● Aim of the exercise: Reproduce the entries that follow precisely, setting aside any images.
########################################
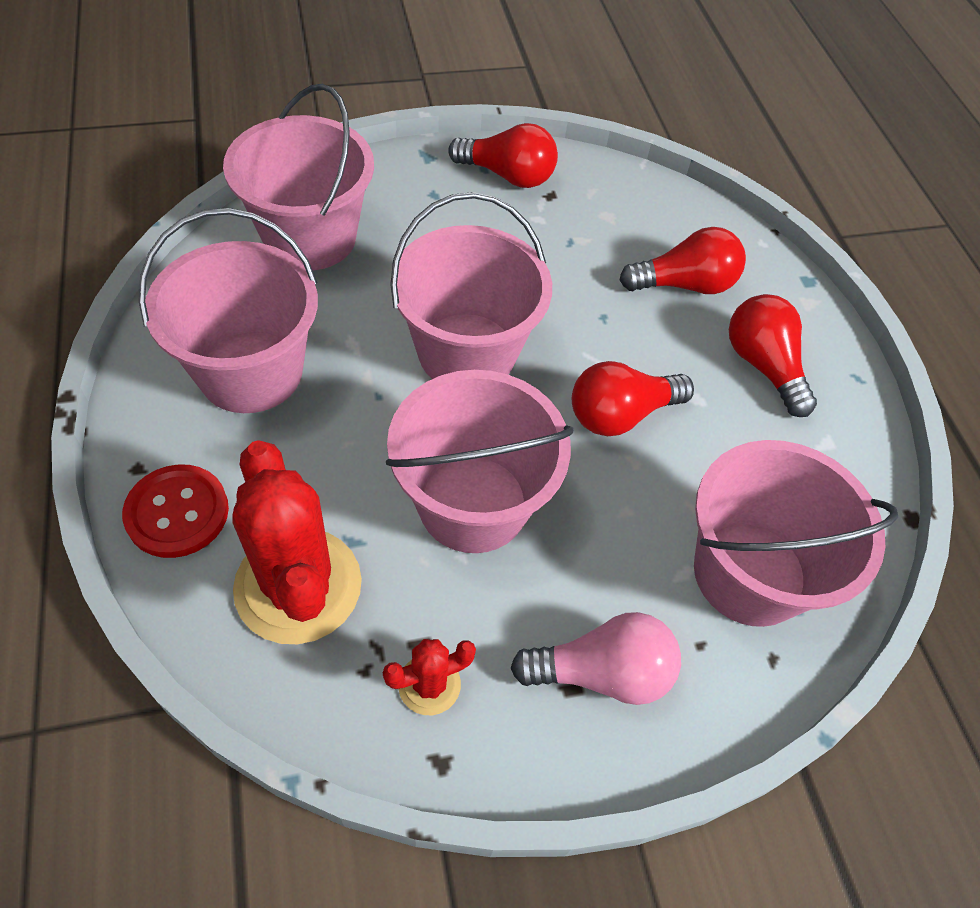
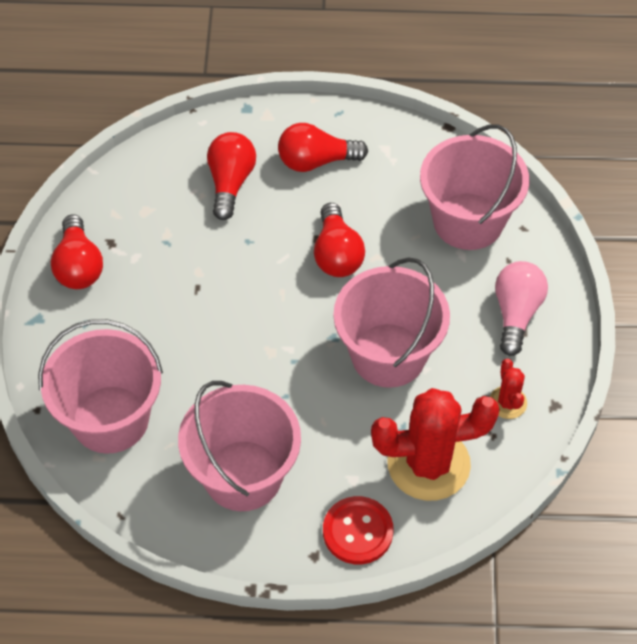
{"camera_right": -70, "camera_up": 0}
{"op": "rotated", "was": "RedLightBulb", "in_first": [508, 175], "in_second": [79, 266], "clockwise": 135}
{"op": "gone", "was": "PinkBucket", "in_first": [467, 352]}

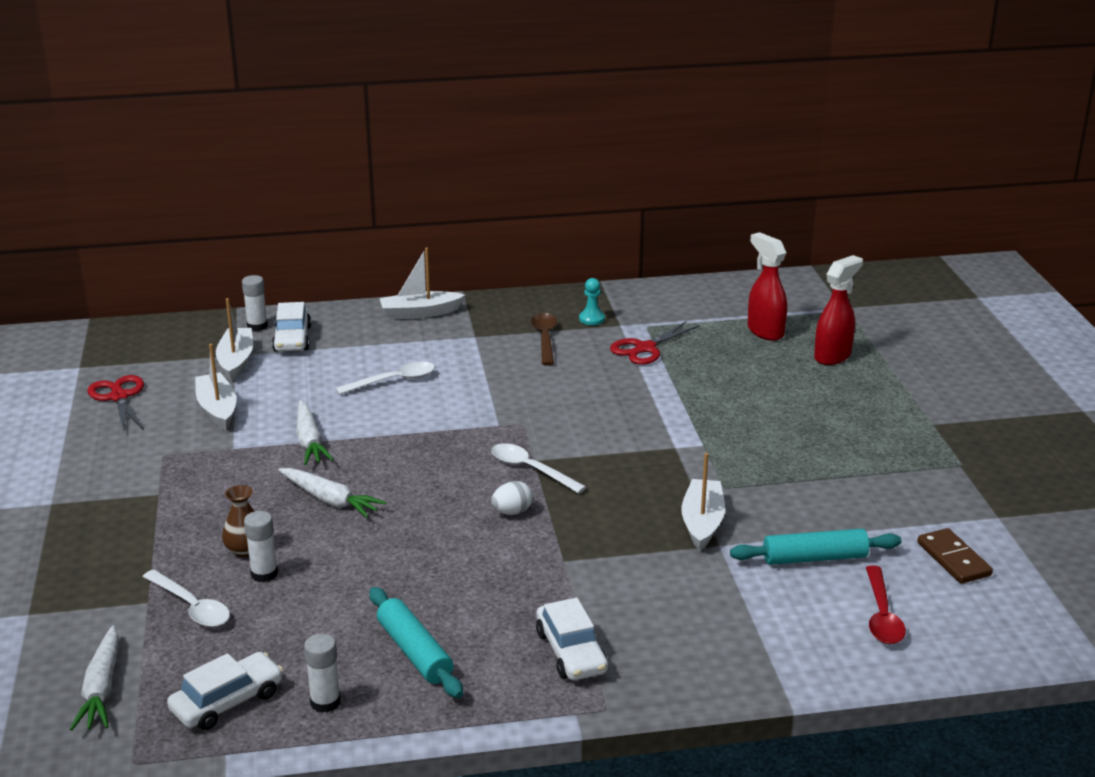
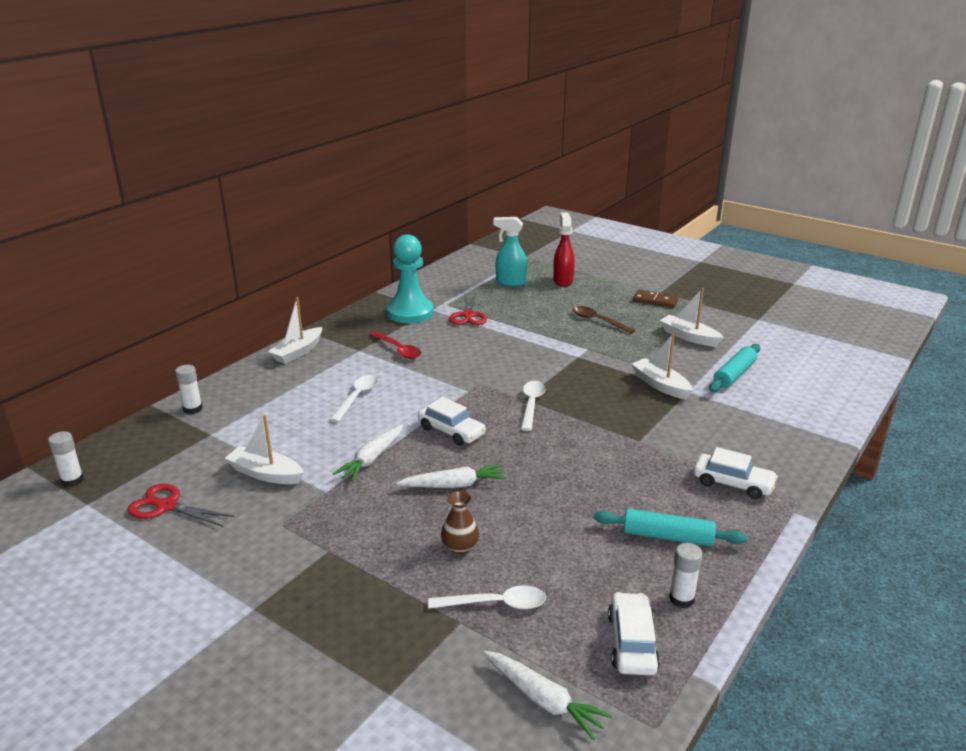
{"camera_right": -45, "camera_up": 0}
{"op": "repainted", "was": "RedSprayBottle", "now": "TurquoiseSprayBottle", "in_first": [765, 331], "in_second": [510, 282]}
{"op": "scaled", "was": "TurquoisePawn", "in_first": [591, 319], "in_second": [410, 312], "ratio": 2.47}
{"op": "shifted", "was": "WhiteBoat", "in_first": [236, 361], "in_second": [689, 337]}
{"op": "shifted", "was": "WhiteCar", "in_first": [292, 339], "in_second": [451, 431]}
{"op": "shifted", "was": "BrownSpoon", "in_first": [545, 339], "in_second": [598, 321]}
{"op": "rotated", "was": "WhiteCarrot", "in_first": [310, 441], "in_second": [372, 459], "clockwise": 90}
{"op": "rotated", "was": "WhiteSpoon", "in_first": [531, 469], "in_second": [531, 404], "clockwise": 105}
{"op": "gone", "was": "WhiteEgg", "in_first": [512, 512]}
{"op": "shifted", "was": "WhiteGlueStick", "in_first": [264, 574], "in_second": [72, 480]}
{"op": "shifted", "was": "BrownDomino", "in_first": [953, 559], "in_second": [655, 301]}
{"op": "shifted", "was": "RedSpoon", "in_first": [882, 615], "in_second": [398, 349]}

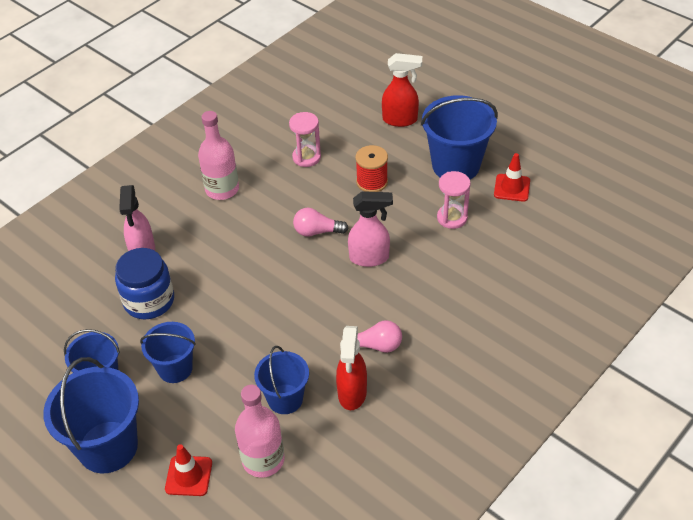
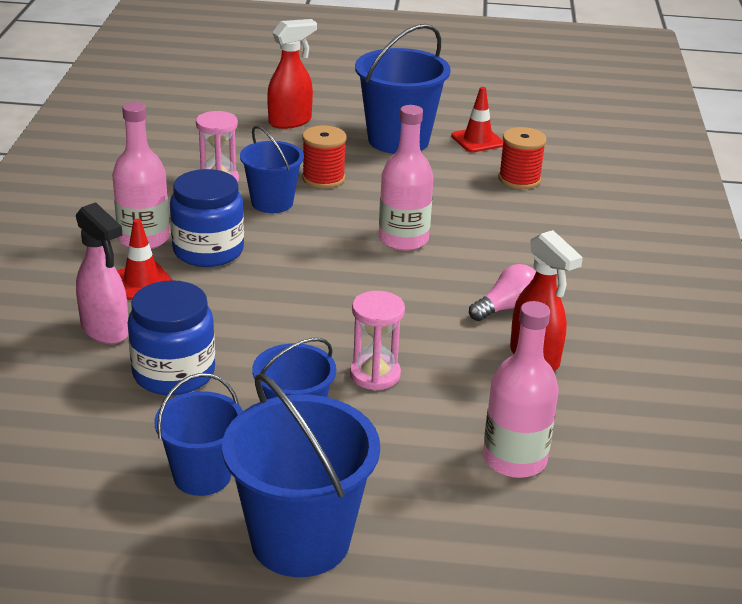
{"camera_right": -40, "camera_up": -15}
{"op": "shifted", "was": "PinkHourglass", "in_first": [452, 218], "in_second": [375, 375]}
{"op": "swapped", "was": "PinkSprayBottle", "now": "PinkBottle", "in_first": [370, 258], "in_second": [403, 239]}
{"op": "gone", "was": "PinkLightBulb", "in_first": [317, 231]}
{"op": "shifted", "was": "BlueBucket", "in_first": [285, 399], "in_second": [272, 202]}
{"op": "shifted", "was": "RedTrafficCone", "in_first": [189, 476], "in_second": [141, 281]}
{"op": "new", "now": "RedSpool", "in_second": [519, 179]}
{"op": "new", "now": "BlueJar", "in_second": [208, 250]}

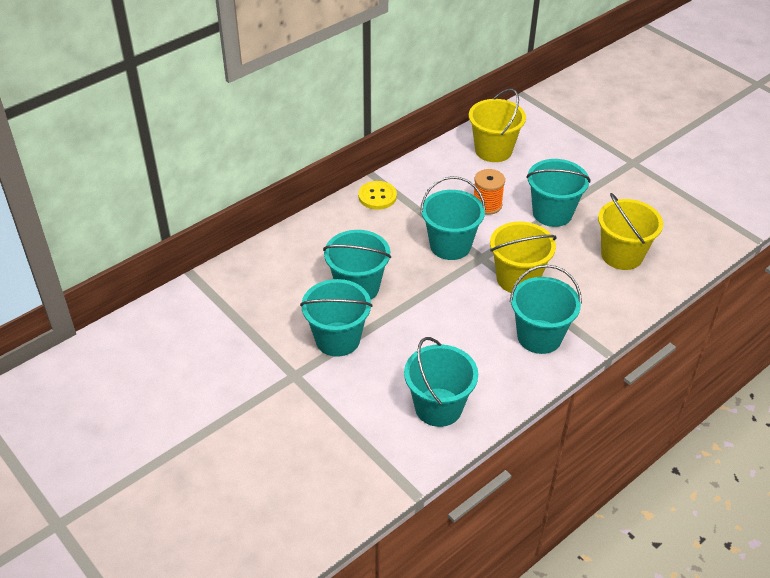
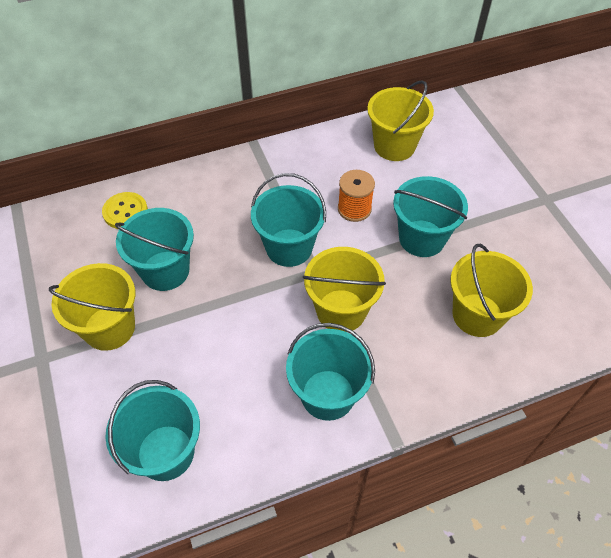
{"camera_right": 20, "camera_up": 10}
{"op": "shifted", "was": "YellowButton", "in_first": [377, 196], "in_second": [125, 212]}
{"op": "repainted", "was": "TurquoiseBucket", "now": "YellowBucket", "in_first": [337, 339], "in_second": [109, 328]}

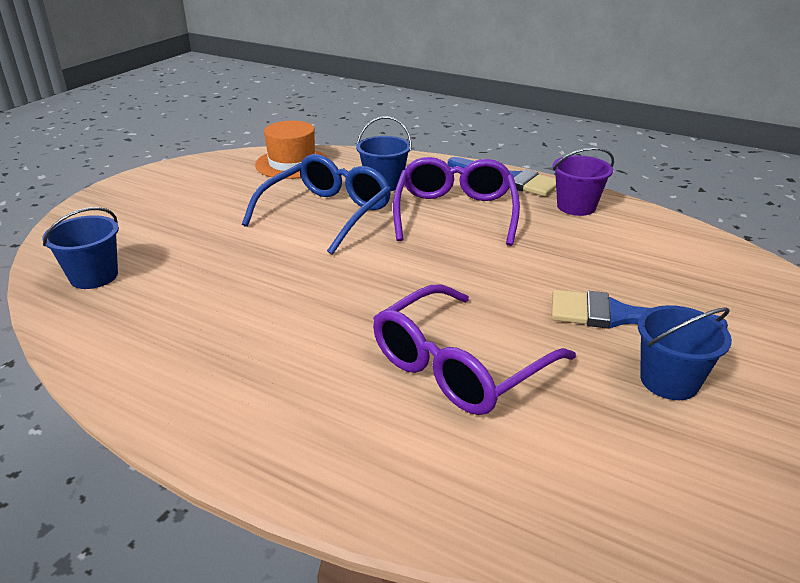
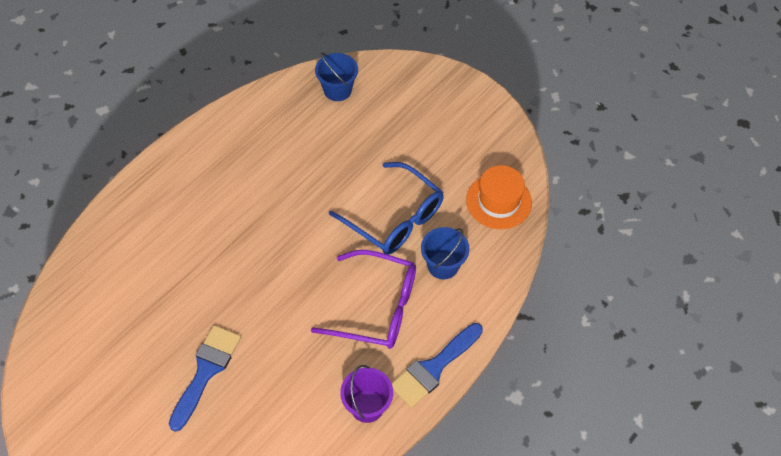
{"camera_right": 100, "camera_up": 25}
{"op": "gone", "was": "PurpleGlasses", "in_first": [459, 366]}
{"op": "gone", "was": "BlueBucket", "in_first": [669, 381]}

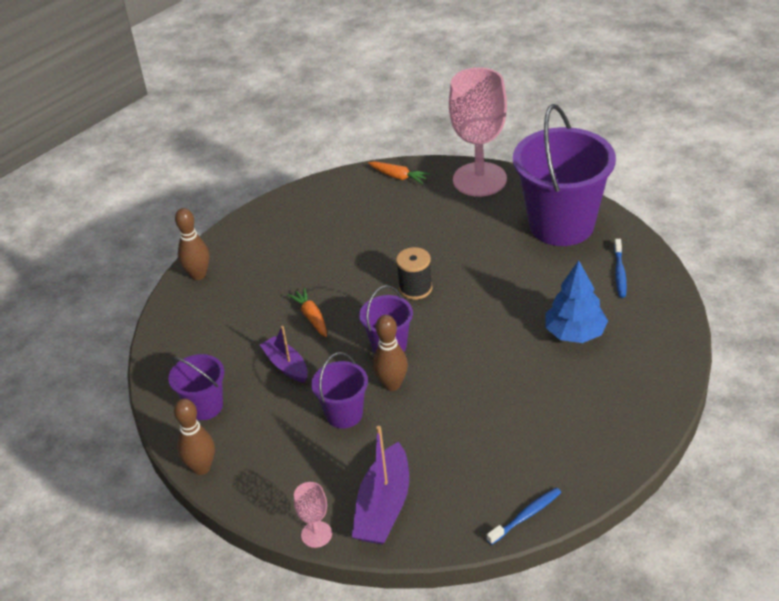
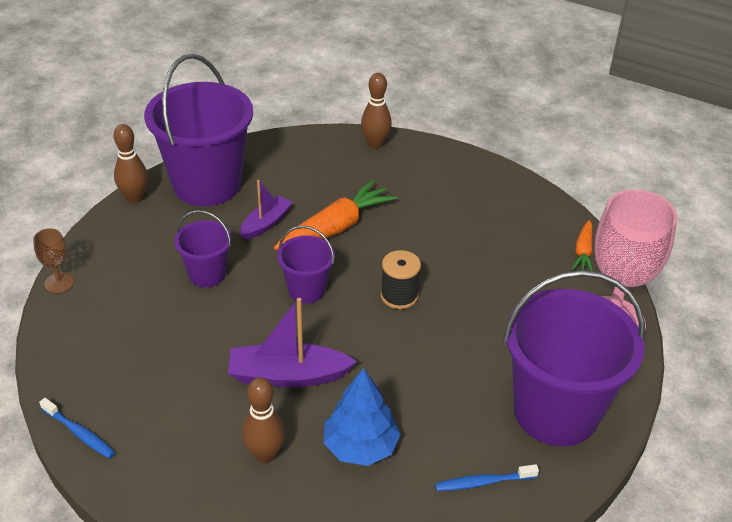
{"camera_right": 70, "camera_up": 0}
{"op": "scaled", "was": "OrangeCarrot", "in_first": [311, 317], "in_second": [336, 227], "ratio": 1.84}
{"op": "shifted", "was": "BrownBowlingPin", "in_first": [392, 384], "in_second": [265, 454]}
{"op": "scaled", "was": "PurpleBucket", "in_first": [205, 406], "in_second": [207, 184], "ratio": 2.03}
{"op": "shifted", "was": "PurpleBoat", "in_first": [384, 507], "in_second": [288, 376]}
{"op": "repainted", "was": "PinkGoblet", "now": "BrownGoblet", "in_first": [316, 534], "in_second": [59, 283]}

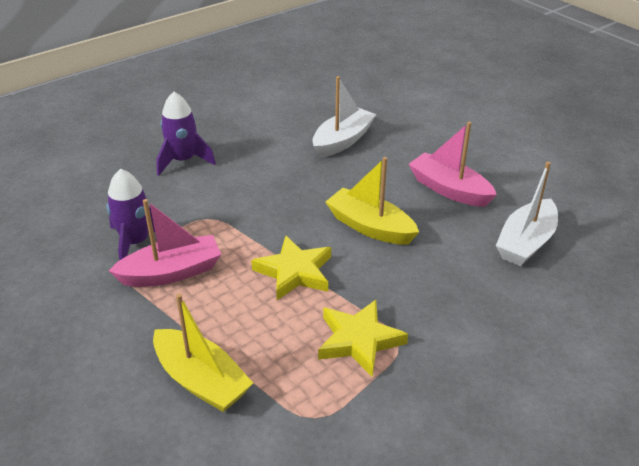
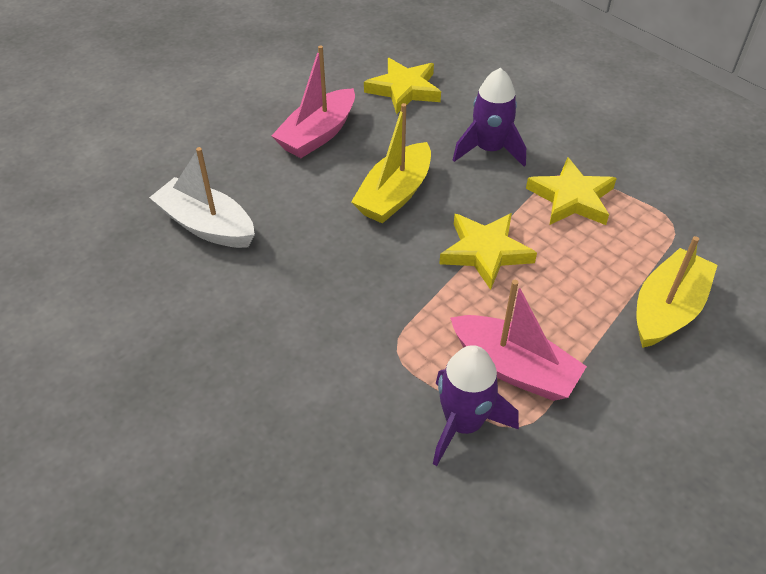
{"camera_right": -95, "camera_up": 10}
{"op": "shifted", "was": "PurpleRocket", "in_first": [183, 161], "in_second": [489, 150]}
{"op": "swapped", "was": "WhiteBoat", "now": "YellowStar", "in_first": [525, 242], "in_second": [404, 89]}
{"op": "rotated", "was": "PinkBoat", "in_first": [172, 272], "in_second": [514, 368], "clockwise": 150}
########################################
● Written solution:
{"camera_right": -70, "camera_up": 0}
{"op": "rotated", "was": "RedLightBulb", "in_first": [508, 175], "in_second": [79, 266], "clockwise": 135}
{"op": "gone", "was": "PinkBucket", "in_first": [467, 352]}

{"camera_right": -45, "camera_up": 0}
{"op": "repainted", "was": "RedSprayBottle", "now": "TurquoiseSprayBottle", "in_first": [765, 331], "in_second": [510, 282]}
{"op": "scaled", "was": "TurquoisePawn", "in_first": [591, 319], "in_second": [410, 312], "ratio": 2.47}
{"op": "shifted", "was": "WhiteBoat", "in_first": [236, 361], "in_second": [689, 337]}
{"op": "shifted", "was": "WhiteCar", "in_first": [292, 339], "in_second": [451, 431]}
{"op": "shifted", "was": "BrownSpoon", "in_first": [545, 339], "in_second": [598, 321]}
{"op": "rotated", "was": "WhiteCarrot", "in_first": [310, 441], "in_second": [372, 459], "clockwise": 90}
{"op": "rotated", "was": "WhiteSpoon", "in_first": [531, 469], "in_second": [531, 404], "clockwise": 105}
{"op": "gone", "was": "WhiteEgg", "in_first": [512, 512]}
{"op": "shifted", "was": "WhiteGlueStick", "in_first": [264, 574], "in_second": [72, 480]}
{"op": "shifted", "was": "BrownDomino", "in_first": [953, 559], "in_second": [655, 301]}
{"op": "shifted", "was": "RedSpoon", "in_first": [882, 615], "in_second": [398, 349]}

{"camera_right": -40, "camera_up": -15}
{"op": "shifted", "was": "PinkHourglass", "in_first": [452, 218], "in_second": [375, 375]}
{"op": "swapped", "was": "PinkSprayBottle", "now": "PinkBottle", "in_first": [370, 258], "in_second": [403, 239]}
{"op": "gone", "was": "PinkLightBulb", "in_first": [317, 231]}
{"op": "shifted", "was": "BlueBucket", "in_first": [285, 399], "in_second": [272, 202]}
{"op": "shifted", "was": "RedTrafficCone", "in_first": [189, 476], "in_second": [141, 281]}
{"op": "new", "now": "RedSpool", "in_second": [519, 179]}
{"op": "new", "now": "BlueJar", "in_second": [208, 250]}

{"camera_right": 20, "camera_up": 10}
{"op": "shifted", "was": "YellowButton", "in_first": [377, 196], "in_second": [125, 212]}
{"op": "repainted", "was": "TurquoiseBucket", "now": "YellowBucket", "in_first": [337, 339], "in_second": [109, 328]}

{"camera_right": 100, "camera_up": 25}
{"op": "gone", "was": "PurpleGlasses", "in_first": [459, 366]}
{"op": "gone", "was": "BlueBucket", "in_first": [669, 381]}

{"camera_right": 70, "camera_up": 0}
{"op": "scaled", "was": "OrangeCarrot", "in_first": [311, 317], "in_second": [336, 227], "ratio": 1.84}
{"op": "shifted", "was": "BrownBowlingPin", "in_first": [392, 384], "in_second": [265, 454]}
{"op": "scaled", "was": "PurpleBucket", "in_first": [205, 406], "in_second": [207, 184], "ratio": 2.03}
{"op": "shifted", "was": "PurpleBoat", "in_first": [384, 507], "in_second": [288, 376]}
{"op": "repainted", "was": "PinkGoblet", "now": "BrownGoblet", "in_first": [316, 534], "in_second": [59, 283]}

{"camera_right": -95, "camera_up": 10}
{"op": "shifted", "was": "PurpleRocket", "in_first": [183, 161], "in_second": [489, 150]}
{"op": "swapped", "was": "WhiteBoat", "now": "YellowStar", "in_first": [525, 242], "in_second": [404, 89]}
{"op": "rotated", "was": "PinkBoat", "in_first": [172, 272], "in_second": [514, 368], "clockwise": 150}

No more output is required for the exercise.